### Data in this exercise
==========
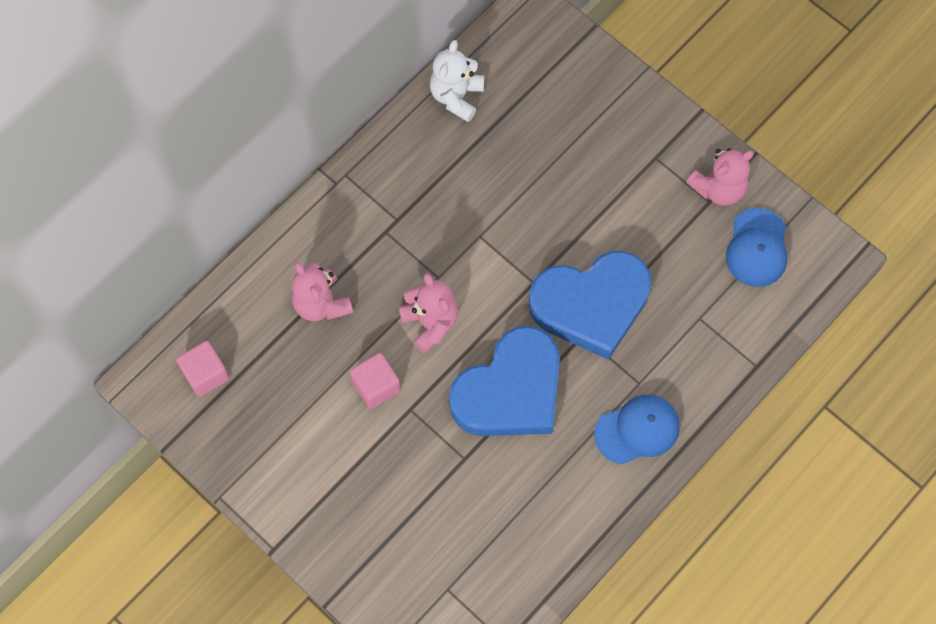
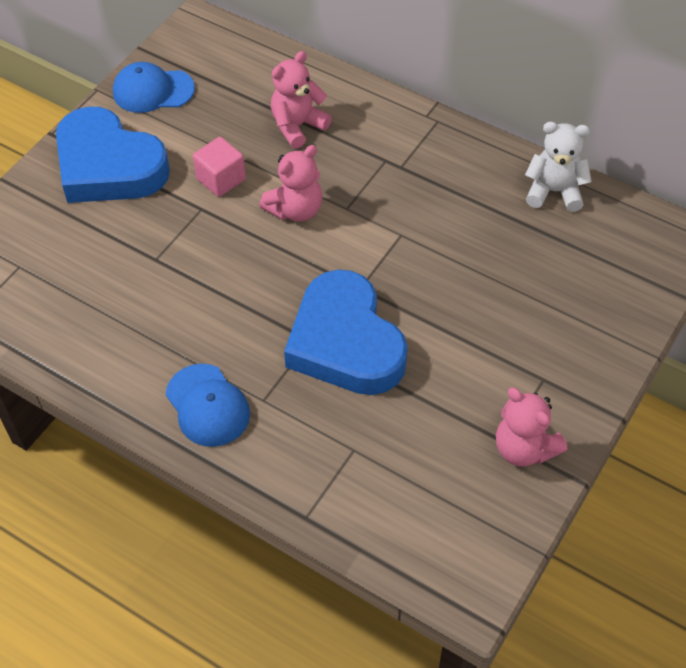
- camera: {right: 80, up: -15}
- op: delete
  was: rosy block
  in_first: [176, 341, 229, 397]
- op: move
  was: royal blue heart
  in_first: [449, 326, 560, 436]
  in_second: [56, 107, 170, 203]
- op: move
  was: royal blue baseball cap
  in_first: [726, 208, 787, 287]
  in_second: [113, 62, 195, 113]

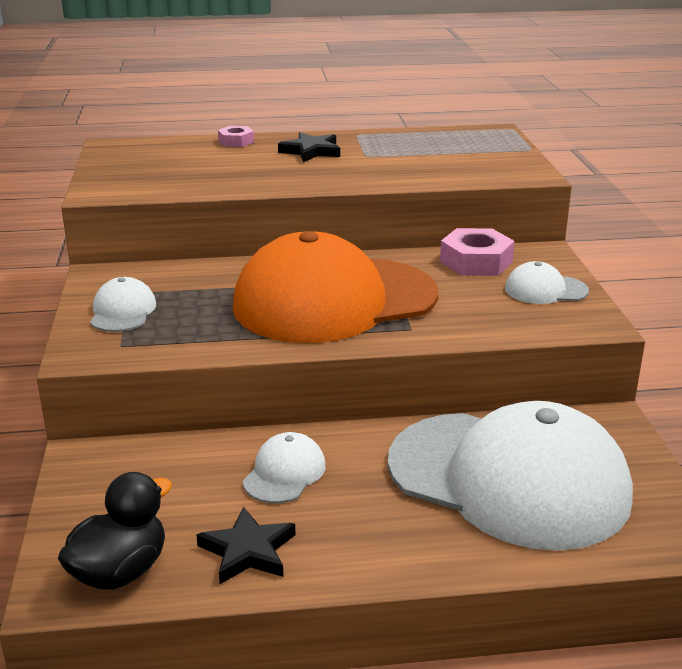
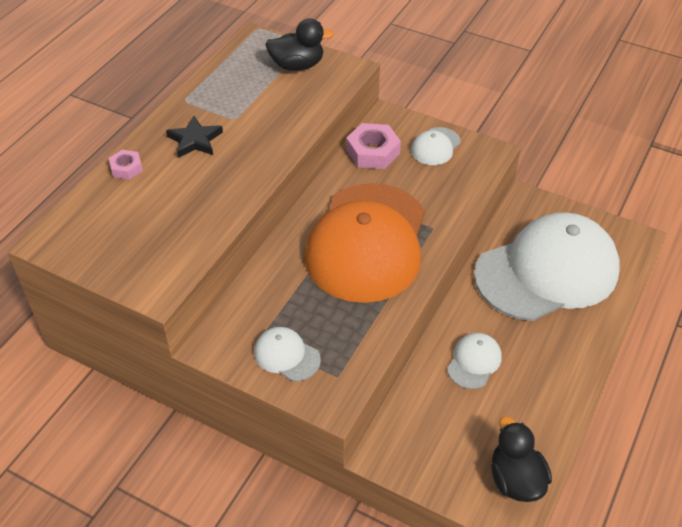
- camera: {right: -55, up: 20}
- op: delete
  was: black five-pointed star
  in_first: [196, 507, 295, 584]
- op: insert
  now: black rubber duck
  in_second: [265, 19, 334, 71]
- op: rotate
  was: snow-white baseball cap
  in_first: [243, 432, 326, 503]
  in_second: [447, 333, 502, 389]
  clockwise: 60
==========
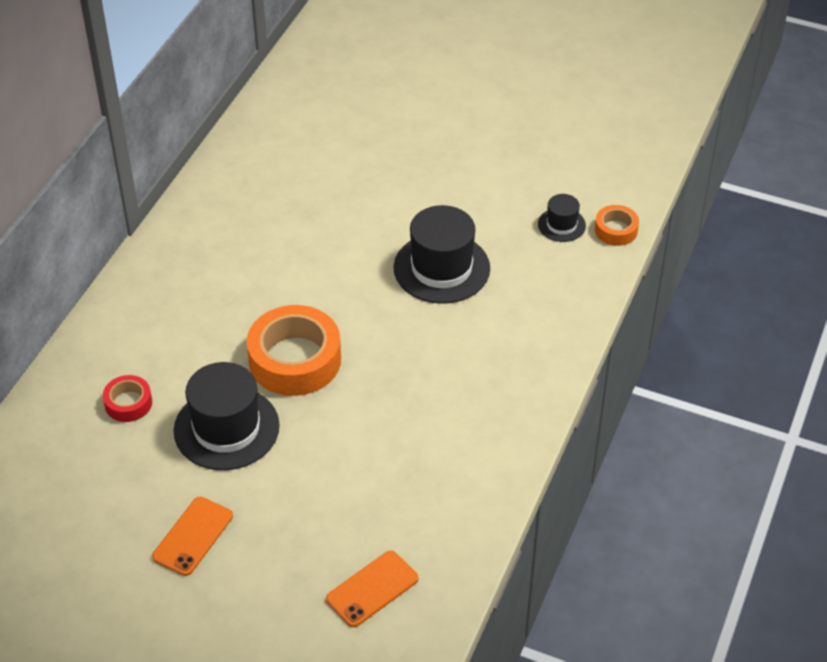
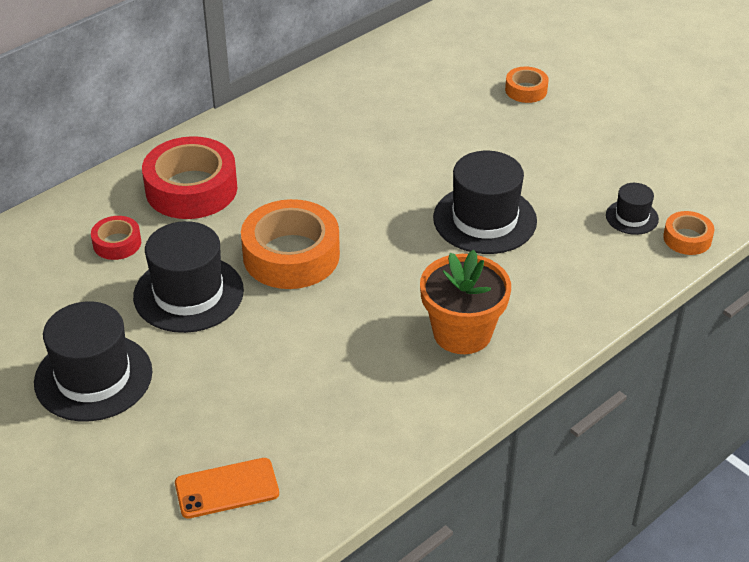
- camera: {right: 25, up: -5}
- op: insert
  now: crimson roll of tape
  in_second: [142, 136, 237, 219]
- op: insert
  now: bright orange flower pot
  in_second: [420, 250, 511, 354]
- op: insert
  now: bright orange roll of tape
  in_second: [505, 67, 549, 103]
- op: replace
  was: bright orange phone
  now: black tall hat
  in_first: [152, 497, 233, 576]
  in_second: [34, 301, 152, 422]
==========
### What is expected
Look through the material above and print exactly the lines from the one containing "- op: replace" to the one containing "in_second: [34, 301, 152, 422]", both included, and nothing more.

### Answer space
- op: replace
  was: bright orange phone
  now: black tall hat
  in_first: [152, 497, 233, 576]
  in_second: [34, 301, 152, 422]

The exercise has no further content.